• **Input data**:
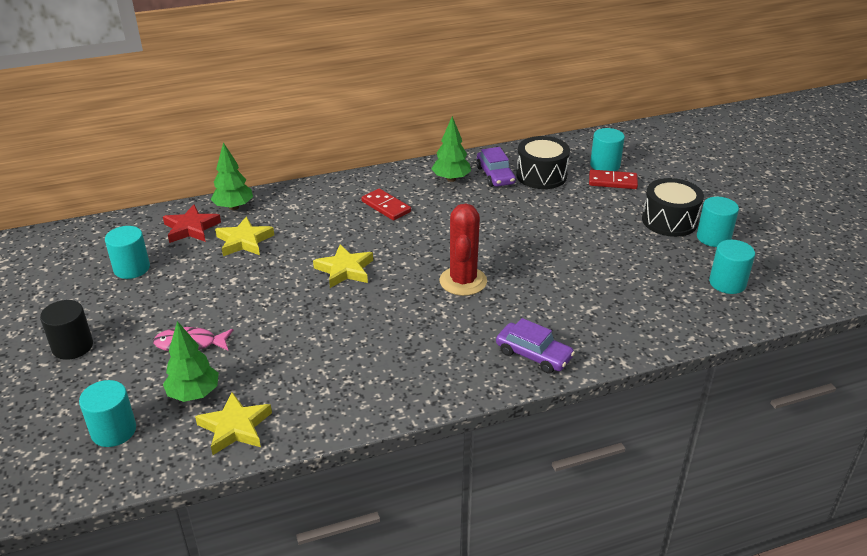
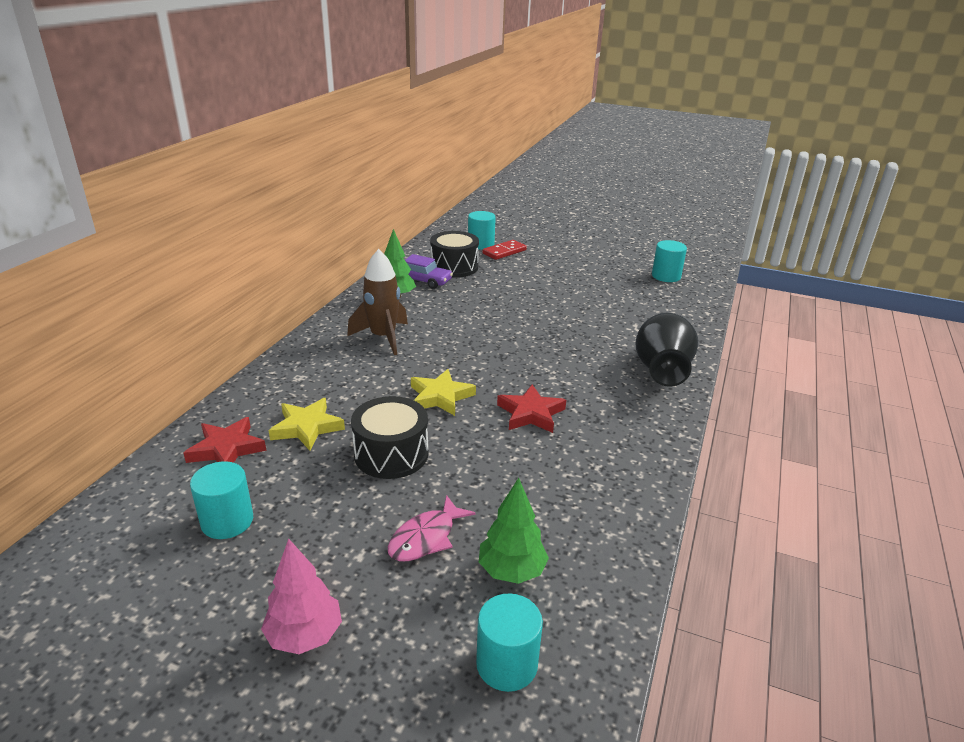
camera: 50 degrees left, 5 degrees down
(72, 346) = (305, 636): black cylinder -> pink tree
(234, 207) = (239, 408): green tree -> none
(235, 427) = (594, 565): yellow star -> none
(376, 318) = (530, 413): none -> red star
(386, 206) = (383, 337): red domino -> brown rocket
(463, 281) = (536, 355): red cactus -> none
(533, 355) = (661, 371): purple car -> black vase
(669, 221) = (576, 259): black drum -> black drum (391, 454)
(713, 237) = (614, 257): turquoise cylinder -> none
* * *
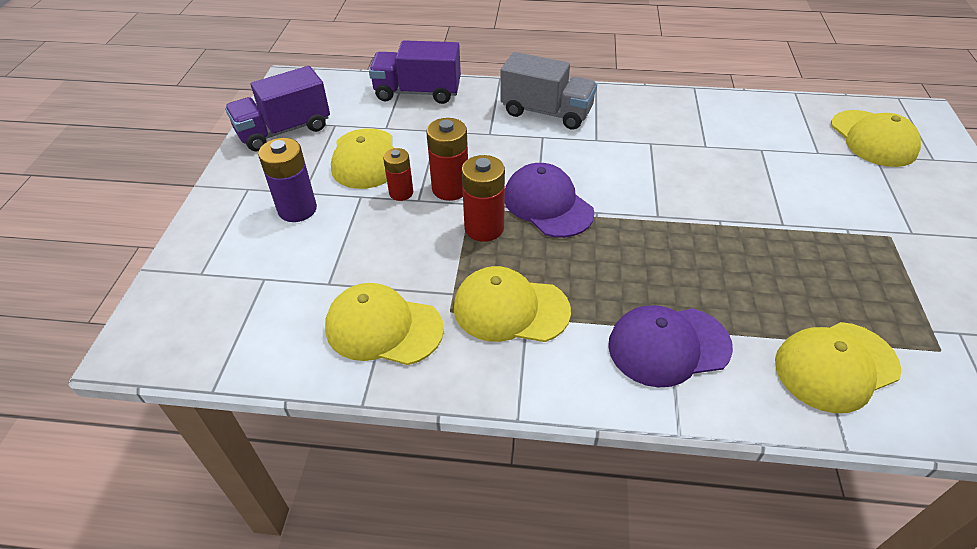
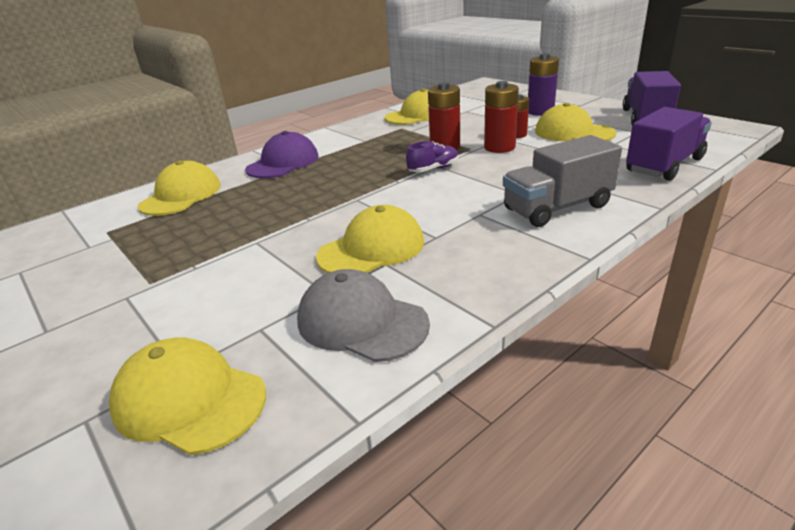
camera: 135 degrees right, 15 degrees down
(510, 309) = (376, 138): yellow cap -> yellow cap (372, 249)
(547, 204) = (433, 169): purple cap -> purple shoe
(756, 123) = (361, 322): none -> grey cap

• **Aim of the exercise**: Your task is to transcribe, with no changes, only the lines of the listing above that lie between the line holding "(669, 221) = (576, 259): black" and the line holding "(713, 237) = (614, 257): turquoise", inclusive.

• **The completed task**:
(669, 221) = (576, 259): black drum -> black drum (391, 454)
(713, 237) = (614, 257): turquoise cylinder -> none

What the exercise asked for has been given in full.